## Exercise brief
Would you go through the records below and copy each line with the string "Leonor"?

Records from a data source:
§

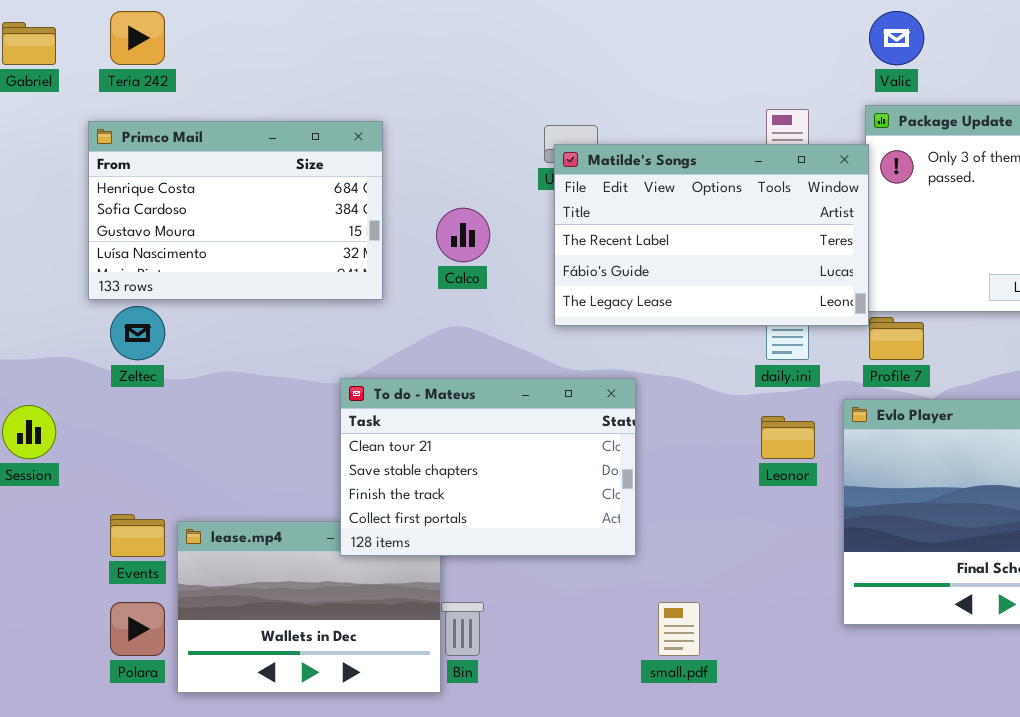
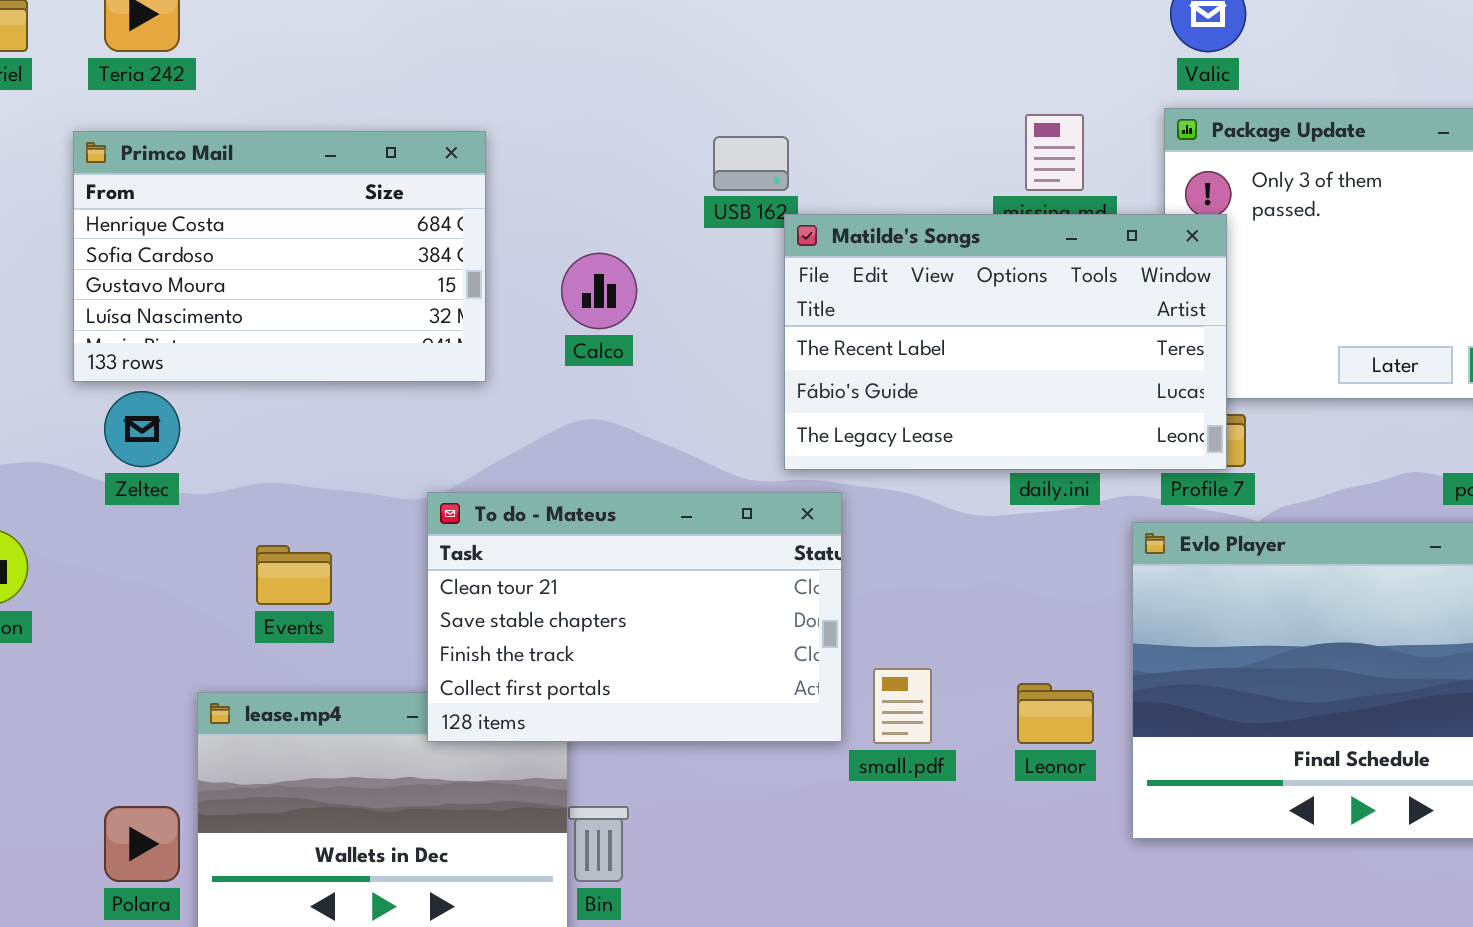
Matilde's Songs: [554,144,869,326] -> [784,214,1227,470], moved
Leonor: [761,416,815,459] -> [1017,683,1094,744], moved
Events: [110,514,165,557] -> [256,545,332,605], moved
small.pdf: [658,602,700,656] -> [873,668,932,744], moved

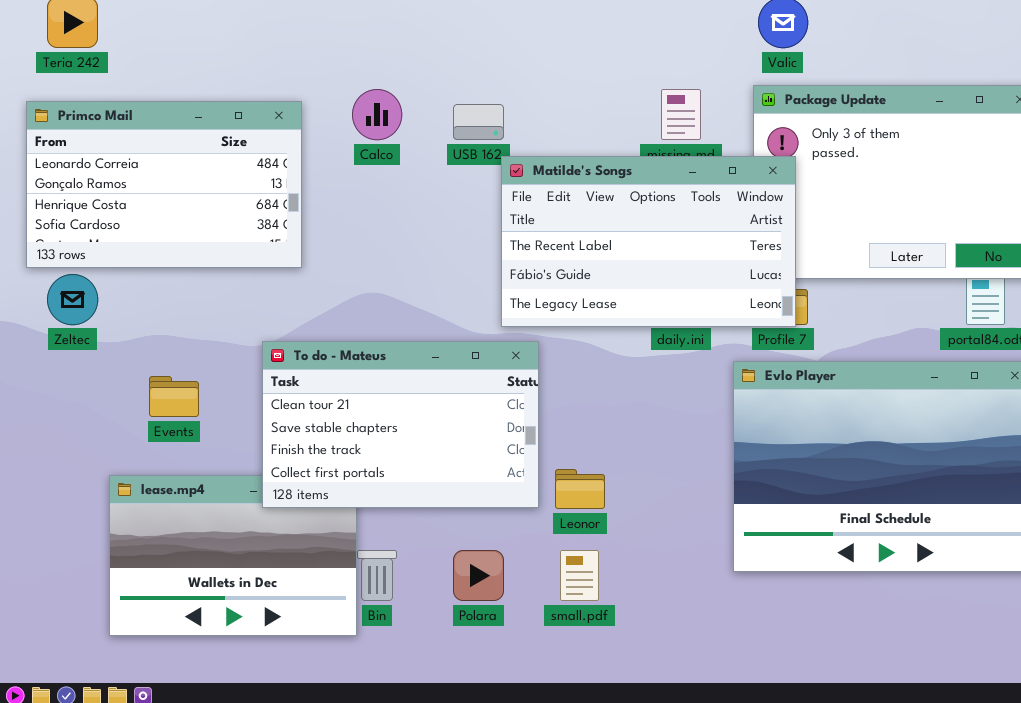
Primco Mail: [73,131,486,382] -> [26,101,302,268], scrolled up 2 rows
Calco: [561,253,637,329] -> [352,89,402,140], moved
small.pdf: [873,668,932,744] -> [560,550,599,601], moved
Leonor: [1017,683,1094,744] -> [555,469,605,509], moved
Polara: [104,806,180,882] -> [453,550,504,601], moved

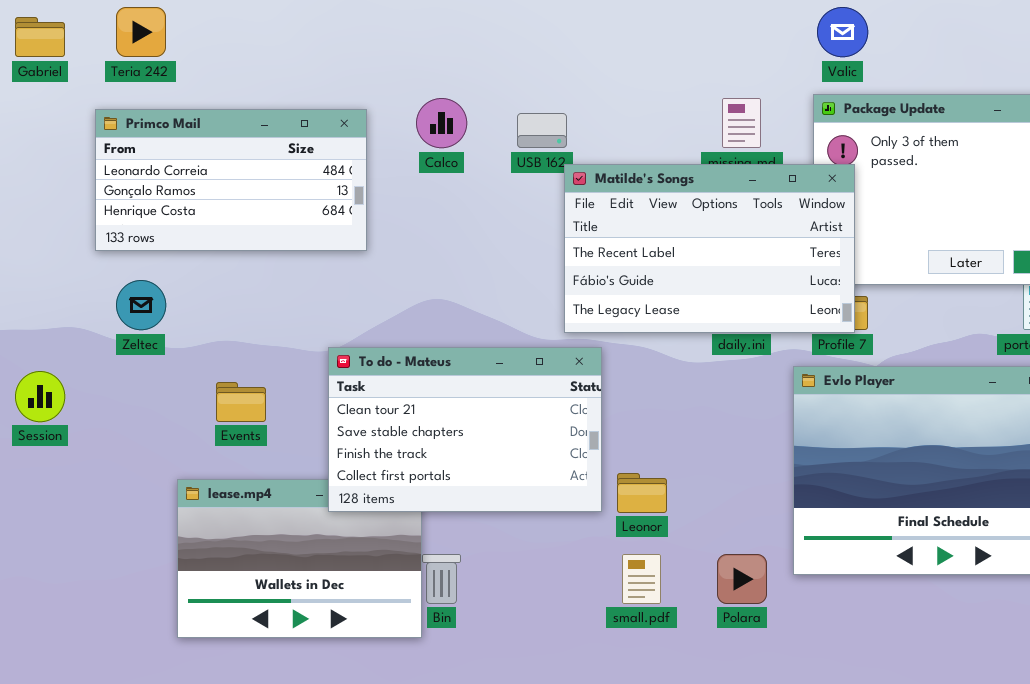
Primco Mail: [26,101,302,268] -> [95,109,367,251], resized
Polara: [453,550,504,601] -> [717,554,767,604], moved

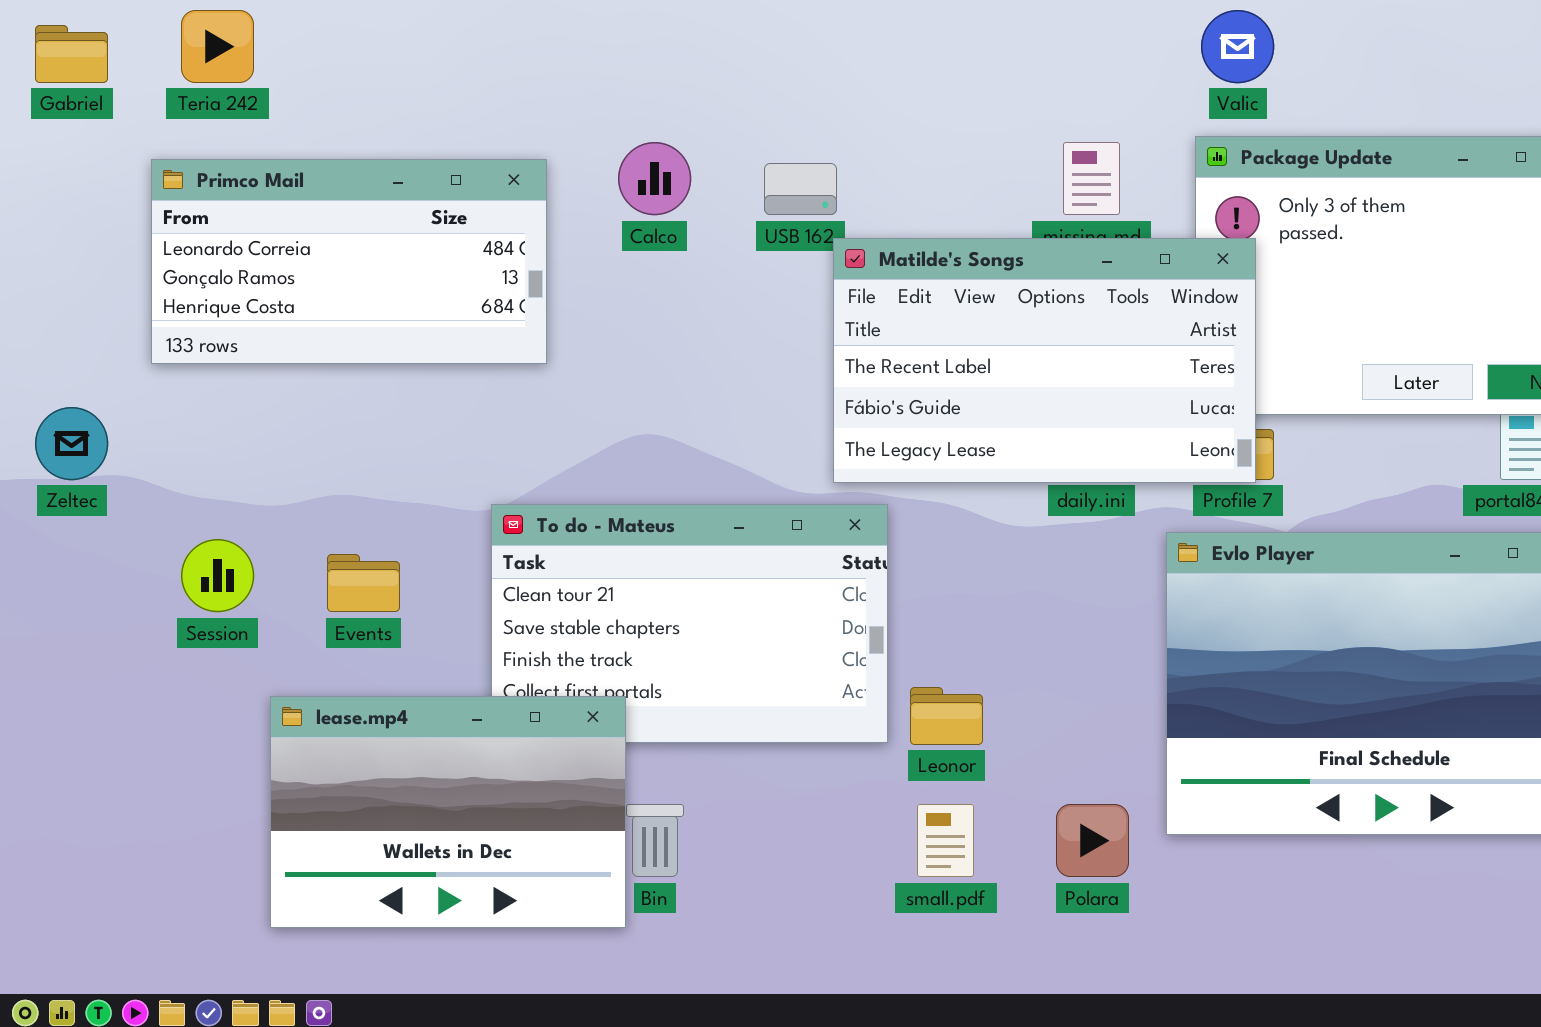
Zeltec: [116,280,166,330] -> [35,407,108,480], moved
Session: [15,371,65,422] -> [181,539,254,612], moved
lease.mp4: [177,479,422,638] -> [270,696,626,928], raised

§

## Answer space
Leonor: [761,416,815,459] -> [1017,683,1094,744], moved
Leonor: [1017,683,1094,744] -> [555,469,605,509], moved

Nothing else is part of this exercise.